◆ Record extracts ◆
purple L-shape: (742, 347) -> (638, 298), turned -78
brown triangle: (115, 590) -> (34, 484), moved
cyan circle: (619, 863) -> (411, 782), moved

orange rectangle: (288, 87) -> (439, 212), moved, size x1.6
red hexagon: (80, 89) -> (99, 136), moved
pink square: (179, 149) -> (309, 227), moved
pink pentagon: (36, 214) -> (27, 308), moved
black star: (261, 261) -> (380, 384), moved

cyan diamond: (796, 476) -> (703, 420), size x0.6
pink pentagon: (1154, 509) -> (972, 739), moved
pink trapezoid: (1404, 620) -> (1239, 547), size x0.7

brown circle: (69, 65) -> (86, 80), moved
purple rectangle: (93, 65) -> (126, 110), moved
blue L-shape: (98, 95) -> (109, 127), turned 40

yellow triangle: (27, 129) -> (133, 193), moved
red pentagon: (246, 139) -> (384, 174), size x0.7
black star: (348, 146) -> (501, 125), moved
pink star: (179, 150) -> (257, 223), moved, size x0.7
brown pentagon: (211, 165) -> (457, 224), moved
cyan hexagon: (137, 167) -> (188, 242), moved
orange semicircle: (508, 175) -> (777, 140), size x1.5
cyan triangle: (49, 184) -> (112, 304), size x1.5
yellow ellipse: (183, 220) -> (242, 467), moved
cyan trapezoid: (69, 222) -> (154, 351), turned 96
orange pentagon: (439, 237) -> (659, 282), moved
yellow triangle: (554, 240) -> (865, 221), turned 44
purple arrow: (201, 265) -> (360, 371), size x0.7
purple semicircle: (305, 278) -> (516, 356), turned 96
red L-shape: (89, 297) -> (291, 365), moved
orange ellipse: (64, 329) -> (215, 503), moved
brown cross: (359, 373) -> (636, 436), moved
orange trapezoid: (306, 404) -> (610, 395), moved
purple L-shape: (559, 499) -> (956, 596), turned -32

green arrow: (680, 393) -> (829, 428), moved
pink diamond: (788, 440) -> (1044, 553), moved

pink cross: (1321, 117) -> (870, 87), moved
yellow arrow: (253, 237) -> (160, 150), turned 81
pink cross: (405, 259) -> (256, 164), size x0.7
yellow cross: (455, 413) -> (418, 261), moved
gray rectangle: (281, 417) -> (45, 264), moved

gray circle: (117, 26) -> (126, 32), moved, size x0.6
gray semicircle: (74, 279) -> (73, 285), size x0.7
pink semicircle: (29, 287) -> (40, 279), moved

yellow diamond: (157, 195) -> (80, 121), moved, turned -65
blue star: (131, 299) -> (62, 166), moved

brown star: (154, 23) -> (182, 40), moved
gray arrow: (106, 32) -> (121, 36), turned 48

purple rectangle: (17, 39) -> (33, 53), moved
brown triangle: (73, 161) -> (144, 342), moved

◆ Task description ◆
Each record above, in full: retype it verbatim.

◆ Solution to the exercise ◆
purple L-shape: (742, 347) -> (638, 298), turned -78
brown triangle: (115, 590) -> (34, 484), moved
cyan circle: (619, 863) -> (411, 782), moved

orange rectangle: (288, 87) -> (439, 212), moved, size x1.6
red hexagon: (80, 89) -> (99, 136), moved
pink square: (179, 149) -> (309, 227), moved
pink pentagon: (36, 214) -> (27, 308), moved
black star: (261, 261) -> (380, 384), moved

cyan diamond: (796, 476) -> (703, 420), size x0.6
pink pentagon: (1154, 509) -> (972, 739), moved
pink trapezoid: (1404, 620) -> (1239, 547), size x0.7

brown circle: (69, 65) -> (86, 80), moved
purple rectangle: (93, 65) -> (126, 110), moved
blue L-shape: (98, 95) -> (109, 127), turned 40

yellow triangle: (27, 129) -> (133, 193), moved
red pentagon: (246, 139) -> (384, 174), size x0.7
black star: (348, 146) -> (501, 125), moved
pink star: (179, 150) -> (257, 223), moved, size x0.7
brown pentagon: (211, 165) -> (457, 224), moved
cyan hexagon: (137, 167) -> (188, 242), moved
orange semicircle: (508, 175) -> (777, 140), size x1.5
cyan triangle: (49, 184) -> (112, 304), size x1.5
yellow ellipse: (183, 220) -> (242, 467), moved
cyan trapezoid: (69, 222) -> (154, 351), turned 96
orange pentagon: (439, 237) -> (659, 282), moved
yellow triangle: (554, 240) -> (865, 221), turned 44
purple arrow: (201, 265) -> (360, 371), size x0.7
purple semicircle: (305, 278) -> (516, 356), turned 96
red L-shape: (89, 297) -> (291, 365), moved
orange ellipse: (64, 329) -> (215, 503), moved
brown cross: (359, 373) -> (636, 436), moved
orange trapezoid: (306, 404) -> (610, 395), moved
purple L-shape: (559, 499) -> (956, 596), turned -32

green arrow: (680, 393) -> (829, 428), moved
pink diamond: (788, 440) -> (1044, 553), moved

pink cross: (1321, 117) -> (870, 87), moved
yellow arrow: (253, 237) -> (160, 150), turned 81
pink cross: (405, 259) -> (256, 164), size x0.7
yellow cross: (455, 413) -> (418, 261), moved
gray rectangle: (281, 417) -> (45, 264), moved

gray circle: (117, 26) -> (126, 32), moved, size x0.6
gray semicircle: (74, 279) -> (73, 285), size x0.7
pink semicircle: (29, 287) -> (40, 279), moved

yellow diamond: (157, 195) -> (80, 121), moved, turned -65
blue star: (131, 299) -> (62, 166), moved

brown star: (154, 23) -> (182, 40), moved
gray arrow: (106, 32) -> (121, 36), turned 48

purple rectangle: (17, 39) -> (33, 53), moved
brown triangle: (73, 161) -> (144, 342), moved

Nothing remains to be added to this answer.